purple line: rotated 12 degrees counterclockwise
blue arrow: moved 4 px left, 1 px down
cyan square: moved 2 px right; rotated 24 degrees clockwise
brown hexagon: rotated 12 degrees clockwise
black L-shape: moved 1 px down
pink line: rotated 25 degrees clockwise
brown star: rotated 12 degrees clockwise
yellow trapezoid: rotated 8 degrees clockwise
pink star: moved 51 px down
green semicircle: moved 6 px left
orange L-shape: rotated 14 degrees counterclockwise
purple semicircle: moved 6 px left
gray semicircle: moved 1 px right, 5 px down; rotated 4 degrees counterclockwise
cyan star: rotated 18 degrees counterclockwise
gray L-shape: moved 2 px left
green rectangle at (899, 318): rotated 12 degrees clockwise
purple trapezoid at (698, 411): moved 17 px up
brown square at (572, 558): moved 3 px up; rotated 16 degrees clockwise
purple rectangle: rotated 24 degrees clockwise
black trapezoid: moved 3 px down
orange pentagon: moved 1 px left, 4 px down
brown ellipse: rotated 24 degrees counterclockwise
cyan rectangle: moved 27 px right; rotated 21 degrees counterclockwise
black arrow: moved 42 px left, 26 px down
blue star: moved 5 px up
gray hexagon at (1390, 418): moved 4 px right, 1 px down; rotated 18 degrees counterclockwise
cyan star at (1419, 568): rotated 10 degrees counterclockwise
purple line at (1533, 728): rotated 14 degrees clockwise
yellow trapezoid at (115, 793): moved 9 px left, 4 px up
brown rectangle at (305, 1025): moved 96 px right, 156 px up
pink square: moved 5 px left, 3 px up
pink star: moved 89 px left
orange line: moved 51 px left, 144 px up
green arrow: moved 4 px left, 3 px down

▶ [TASK STATEMENT]:
The lines from the one containing "blue star: moved 5 px up" through the last line of the records are the answer; set them down exactly and add nothing.

▶ [EXPECTED ANSWER]:
blue star: moved 5 px up
gray hexagon at (1390, 418): moved 4 px right, 1 px down; rotated 18 degrees counterclockwise
cyan star at (1419, 568): rotated 10 degrees counterclockwise
purple line at (1533, 728): rotated 14 degrees clockwise
yellow trapezoid at (115, 793): moved 9 px left, 4 px up
brown rectangle at (305, 1025): moved 96 px right, 156 px up
pink square: moved 5 px left, 3 px up
pink star: moved 89 px left
orange line: moved 51 px left, 144 px up
green arrow: moved 4 px left, 3 px down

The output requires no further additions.